━━ Records shown

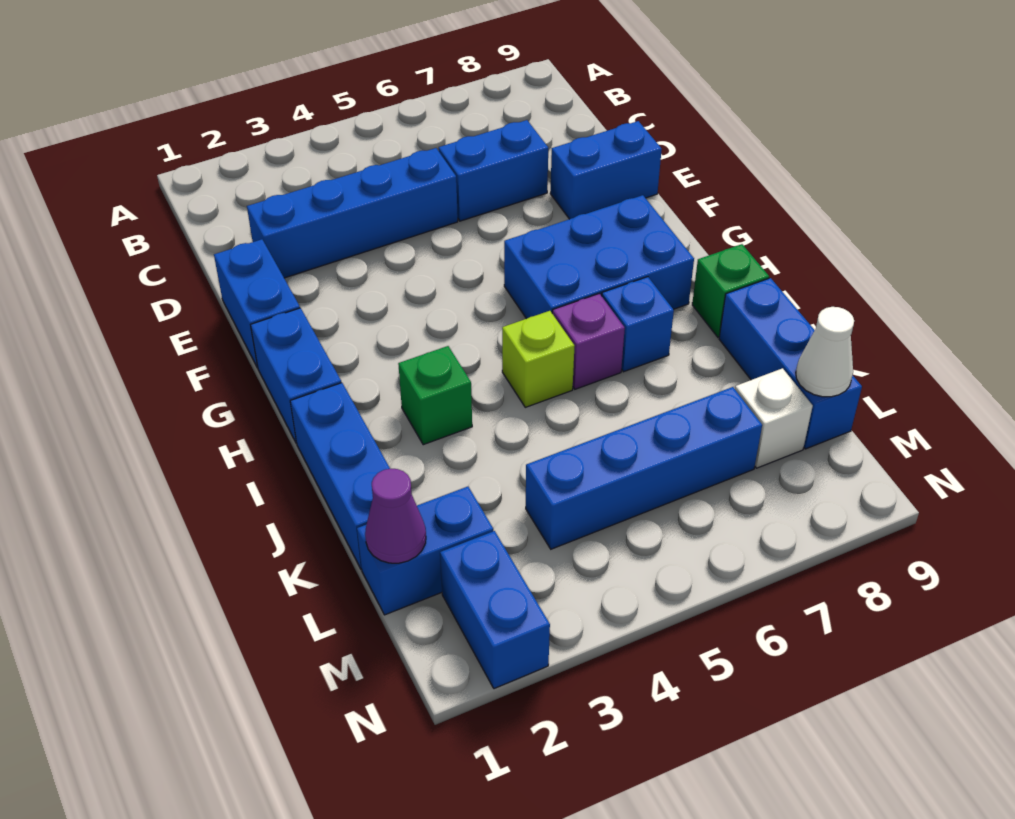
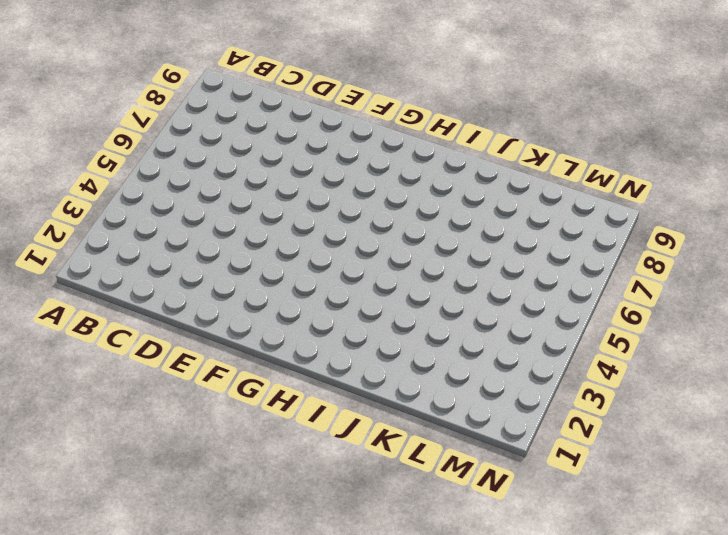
none -> blue brick D2:D5 level 1
none -> blue brick D6:D7 level 1
none -> blue brick E1:F1 level 1

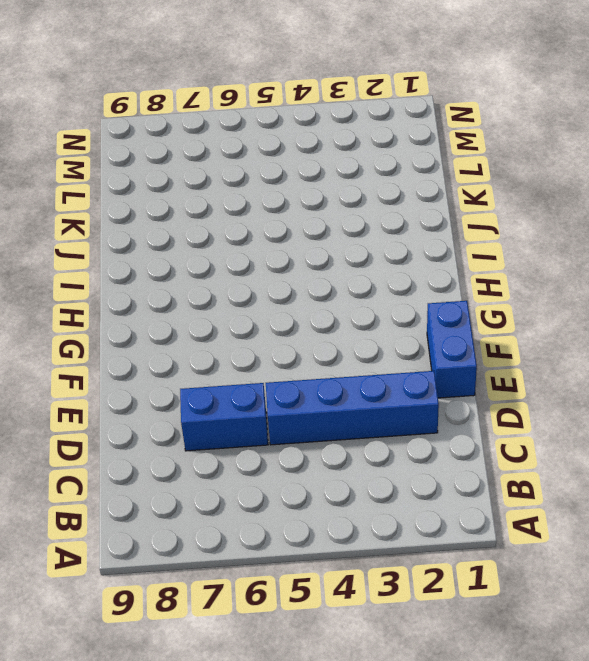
none -> blue brick E8:E9 level 1
none -> blue brick G1:H1 level 1
none -> blue brick G6:H8 level 1

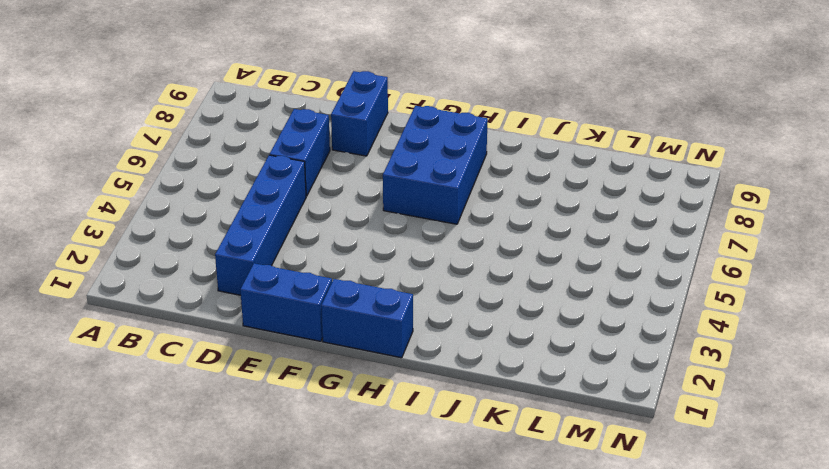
none -> blue brick I1:K1 level 1
none -> green brick I3 level 1
none -> lime brick I5 level 1

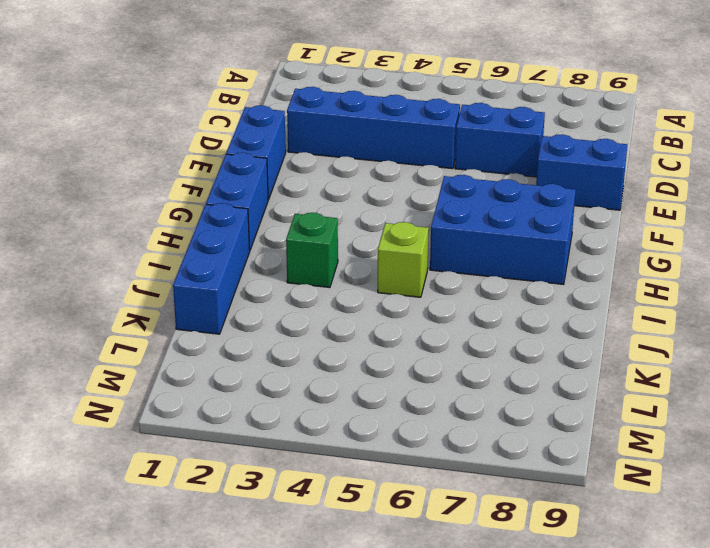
none -> purple brick I6 level 1
none -> blue brick I7 level 1
none -> green brick I9 level 1

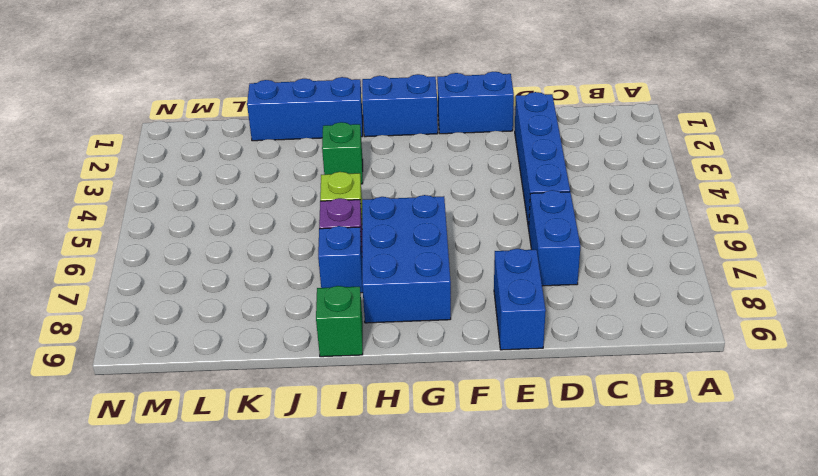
none -> blue brick J9:L9 level 1
none -> blue brick L1:L2 level 1
none -> blue brick L4:L7 level 1

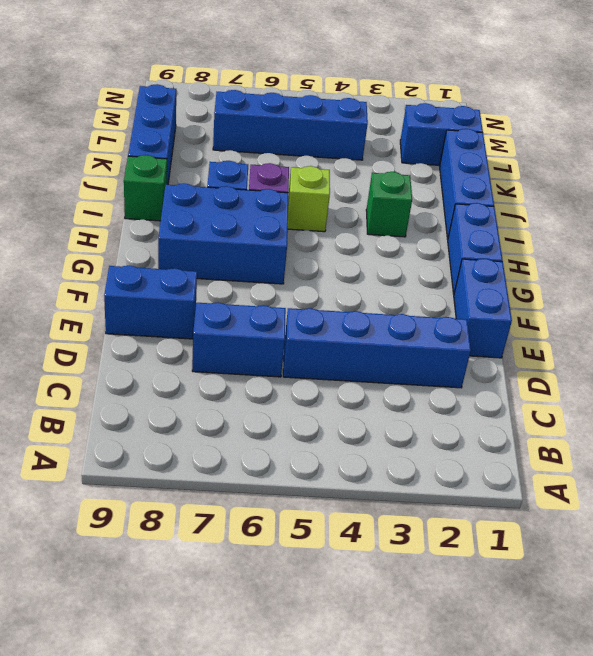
none -> white brick L8 level 1
none -> blue brick M2:N2 level 1
none -> purple cone L1 level 2

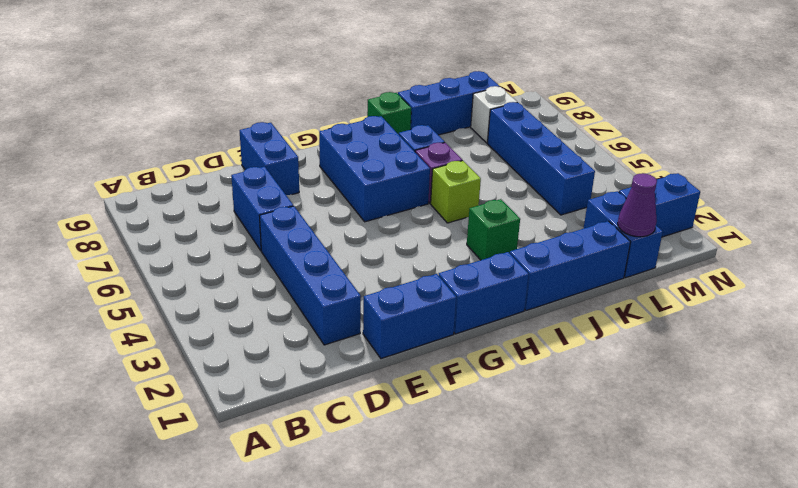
none -> white cone L9 level 2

━━━━

* **Work task**
A single figure, please: the number of lines in the data that hold the string "purple".

* **Solution below**
2